Requirement: Every line from the one containing "yellow tape: 3 -> 2" to the end of the records below must be copied exactly, and no pictures may be included.

== Segment start ==

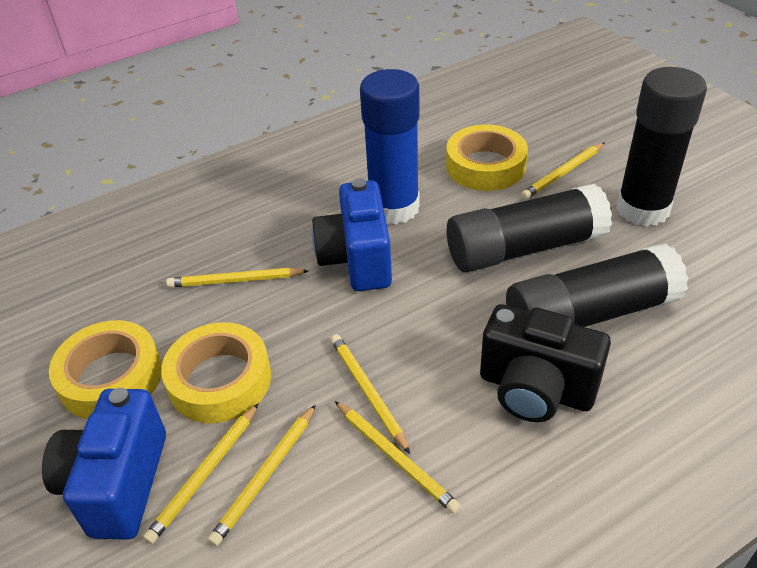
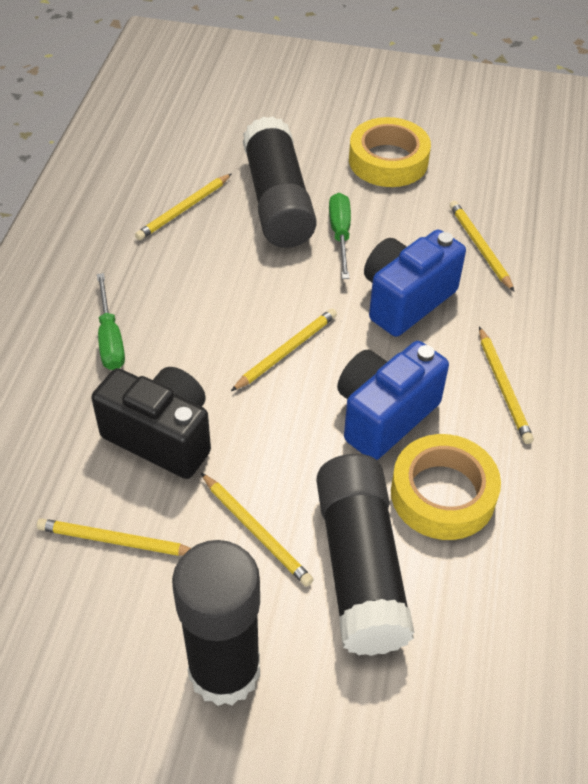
blue glue stick: 1 -> 0
green screwdriver: 0 -> 2
yellow tape: 3 -> 2

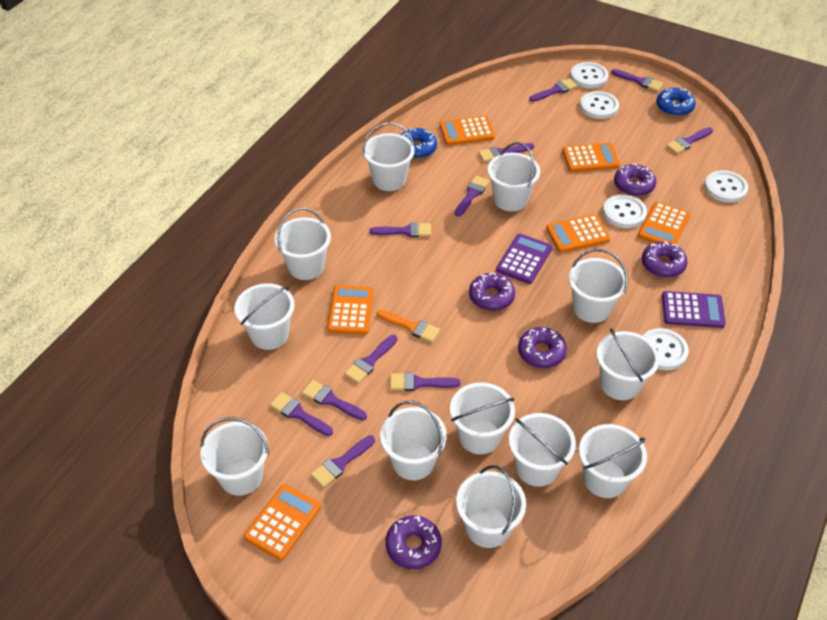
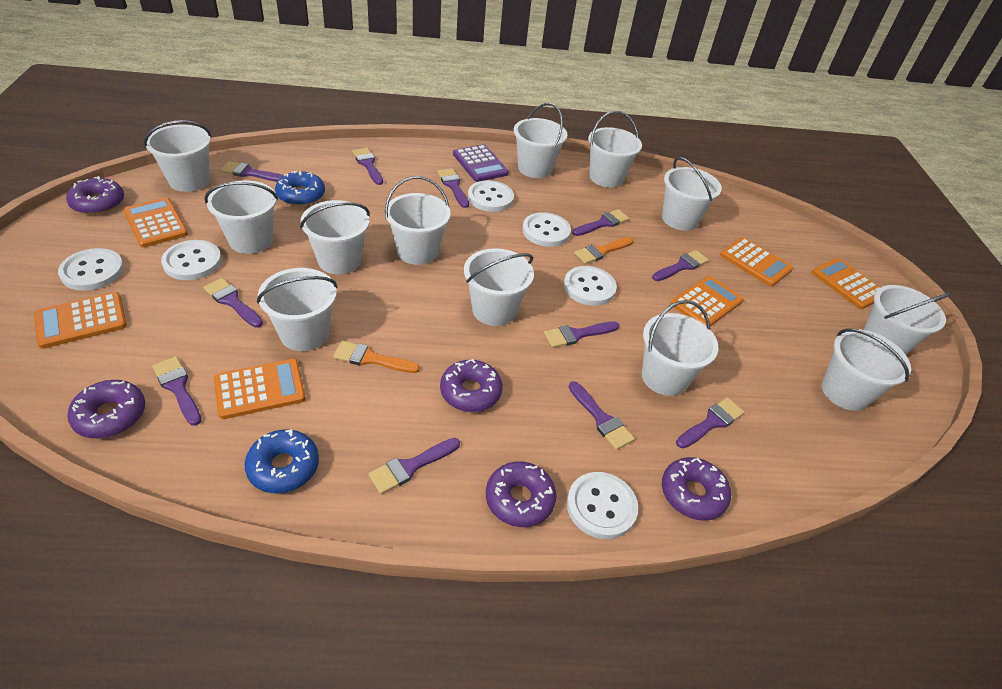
orange brush: 1 -> 2
purple calculator: 2 -> 1
white button: 5 -> 6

== Segment end ==

Exercise solution:
yellow tape: 3 -> 2

orange brush: 1 -> 2
purple calculator: 2 -> 1
white button: 5 -> 6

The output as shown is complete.